---------- Supplied entries
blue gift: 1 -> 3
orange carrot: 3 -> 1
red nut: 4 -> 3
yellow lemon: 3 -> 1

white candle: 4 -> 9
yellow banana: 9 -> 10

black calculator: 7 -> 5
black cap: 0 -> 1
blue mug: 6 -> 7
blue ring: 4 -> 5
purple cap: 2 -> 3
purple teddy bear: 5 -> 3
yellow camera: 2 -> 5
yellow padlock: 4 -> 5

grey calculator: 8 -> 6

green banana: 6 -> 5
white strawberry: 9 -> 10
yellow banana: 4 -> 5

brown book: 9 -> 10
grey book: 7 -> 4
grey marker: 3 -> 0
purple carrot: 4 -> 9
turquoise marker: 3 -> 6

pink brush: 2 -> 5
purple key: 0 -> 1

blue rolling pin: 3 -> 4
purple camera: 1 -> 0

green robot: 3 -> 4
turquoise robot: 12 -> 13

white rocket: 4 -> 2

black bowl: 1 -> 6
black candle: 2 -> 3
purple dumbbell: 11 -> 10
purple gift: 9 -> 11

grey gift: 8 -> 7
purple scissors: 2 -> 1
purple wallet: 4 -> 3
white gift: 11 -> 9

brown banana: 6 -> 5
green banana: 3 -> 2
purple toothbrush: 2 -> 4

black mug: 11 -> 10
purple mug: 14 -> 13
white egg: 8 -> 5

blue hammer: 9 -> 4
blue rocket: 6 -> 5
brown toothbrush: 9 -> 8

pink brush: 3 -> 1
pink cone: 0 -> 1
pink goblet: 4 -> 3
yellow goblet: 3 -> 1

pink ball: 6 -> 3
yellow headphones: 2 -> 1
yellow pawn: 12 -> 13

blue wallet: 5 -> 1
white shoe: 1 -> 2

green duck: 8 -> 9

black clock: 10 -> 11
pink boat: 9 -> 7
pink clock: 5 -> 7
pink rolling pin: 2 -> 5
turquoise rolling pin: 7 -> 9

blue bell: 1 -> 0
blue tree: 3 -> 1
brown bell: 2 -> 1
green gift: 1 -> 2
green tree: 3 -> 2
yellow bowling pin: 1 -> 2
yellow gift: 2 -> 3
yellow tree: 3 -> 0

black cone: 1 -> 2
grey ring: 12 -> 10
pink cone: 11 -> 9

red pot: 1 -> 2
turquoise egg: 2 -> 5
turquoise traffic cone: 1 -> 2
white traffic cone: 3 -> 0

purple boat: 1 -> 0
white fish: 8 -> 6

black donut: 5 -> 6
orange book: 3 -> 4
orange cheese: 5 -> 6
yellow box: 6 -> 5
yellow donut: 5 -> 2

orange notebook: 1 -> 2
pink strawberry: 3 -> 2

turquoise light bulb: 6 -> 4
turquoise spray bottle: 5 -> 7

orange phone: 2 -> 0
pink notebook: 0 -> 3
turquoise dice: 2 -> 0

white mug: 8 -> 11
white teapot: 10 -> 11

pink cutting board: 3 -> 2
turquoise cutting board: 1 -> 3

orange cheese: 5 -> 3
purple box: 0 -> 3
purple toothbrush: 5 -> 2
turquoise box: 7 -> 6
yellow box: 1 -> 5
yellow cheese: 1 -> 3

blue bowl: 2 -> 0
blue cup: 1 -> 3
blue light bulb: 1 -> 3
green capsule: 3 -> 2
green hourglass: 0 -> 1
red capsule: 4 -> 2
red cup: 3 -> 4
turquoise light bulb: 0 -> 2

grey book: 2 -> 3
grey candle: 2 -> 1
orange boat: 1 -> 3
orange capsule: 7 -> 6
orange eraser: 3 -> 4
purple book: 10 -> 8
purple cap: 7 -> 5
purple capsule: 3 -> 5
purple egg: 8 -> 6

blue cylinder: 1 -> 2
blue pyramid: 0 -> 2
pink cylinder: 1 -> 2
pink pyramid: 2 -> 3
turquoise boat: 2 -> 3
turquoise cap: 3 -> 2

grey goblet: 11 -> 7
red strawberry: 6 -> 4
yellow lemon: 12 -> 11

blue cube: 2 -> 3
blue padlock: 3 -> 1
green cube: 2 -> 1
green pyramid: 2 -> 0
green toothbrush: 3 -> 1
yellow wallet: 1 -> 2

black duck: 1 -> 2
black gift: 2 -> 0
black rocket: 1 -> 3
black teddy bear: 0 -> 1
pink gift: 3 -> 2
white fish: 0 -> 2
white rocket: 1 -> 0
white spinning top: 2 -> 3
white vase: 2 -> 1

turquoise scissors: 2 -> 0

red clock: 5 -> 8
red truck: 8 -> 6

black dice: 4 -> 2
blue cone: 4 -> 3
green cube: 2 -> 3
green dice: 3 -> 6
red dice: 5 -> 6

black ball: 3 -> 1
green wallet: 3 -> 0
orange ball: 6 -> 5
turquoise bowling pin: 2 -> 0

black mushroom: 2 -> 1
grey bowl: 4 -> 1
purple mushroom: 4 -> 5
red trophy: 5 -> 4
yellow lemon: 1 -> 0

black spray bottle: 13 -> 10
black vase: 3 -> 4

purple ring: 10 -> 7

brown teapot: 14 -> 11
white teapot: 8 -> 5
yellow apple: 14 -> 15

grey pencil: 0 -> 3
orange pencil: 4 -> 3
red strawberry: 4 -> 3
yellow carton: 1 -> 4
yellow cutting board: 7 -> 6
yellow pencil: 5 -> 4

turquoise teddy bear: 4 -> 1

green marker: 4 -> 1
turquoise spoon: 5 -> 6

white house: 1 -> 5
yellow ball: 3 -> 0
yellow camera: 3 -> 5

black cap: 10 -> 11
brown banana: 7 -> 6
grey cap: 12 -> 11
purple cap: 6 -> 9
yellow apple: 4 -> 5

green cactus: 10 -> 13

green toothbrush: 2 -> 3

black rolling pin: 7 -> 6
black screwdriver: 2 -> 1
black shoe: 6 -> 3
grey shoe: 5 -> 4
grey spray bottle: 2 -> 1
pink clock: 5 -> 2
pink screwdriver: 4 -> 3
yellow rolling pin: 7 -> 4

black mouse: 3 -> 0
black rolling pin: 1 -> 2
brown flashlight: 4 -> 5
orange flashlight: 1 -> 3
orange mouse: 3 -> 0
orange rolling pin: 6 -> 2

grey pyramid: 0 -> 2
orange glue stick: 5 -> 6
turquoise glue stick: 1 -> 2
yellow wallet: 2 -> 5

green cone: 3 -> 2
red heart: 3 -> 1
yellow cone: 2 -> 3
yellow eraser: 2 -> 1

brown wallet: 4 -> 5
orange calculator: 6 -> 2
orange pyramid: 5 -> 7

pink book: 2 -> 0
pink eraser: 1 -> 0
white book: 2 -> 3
--------------------
Task description:
Give back exactly the lines of the listing above that run from the line with "white candle: 4 -> 9" to the line with "purple toothbrush: 2 -> 4", inclusive.

Output for this exercise:
white candle: 4 -> 9
yellow banana: 9 -> 10

black calculator: 7 -> 5
black cap: 0 -> 1
blue mug: 6 -> 7
blue ring: 4 -> 5
purple cap: 2 -> 3
purple teddy bear: 5 -> 3
yellow camera: 2 -> 5
yellow padlock: 4 -> 5

grey calculator: 8 -> 6

green banana: 6 -> 5
white strawberry: 9 -> 10
yellow banana: 4 -> 5

brown book: 9 -> 10
grey book: 7 -> 4
grey marker: 3 -> 0
purple carrot: 4 -> 9
turquoise marker: 3 -> 6

pink brush: 2 -> 5
purple key: 0 -> 1

blue rolling pin: 3 -> 4
purple camera: 1 -> 0

green robot: 3 -> 4
turquoise robot: 12 -> 13

white rocket: 4 -> 2

black bowl: 1 -> 6
black candle: 2 -> 3
purple dumbbell: 11 -> 10
purple gift: 9 -> 11

grey gift: 8 -> 7
purple scissors: 2 -> 1
purple wallet: 4 -> 3
white gift: 11 -> 9

brown banana: 6 -> 5
green banana: 3 -> 2
purple toothbrush: 2 -> 4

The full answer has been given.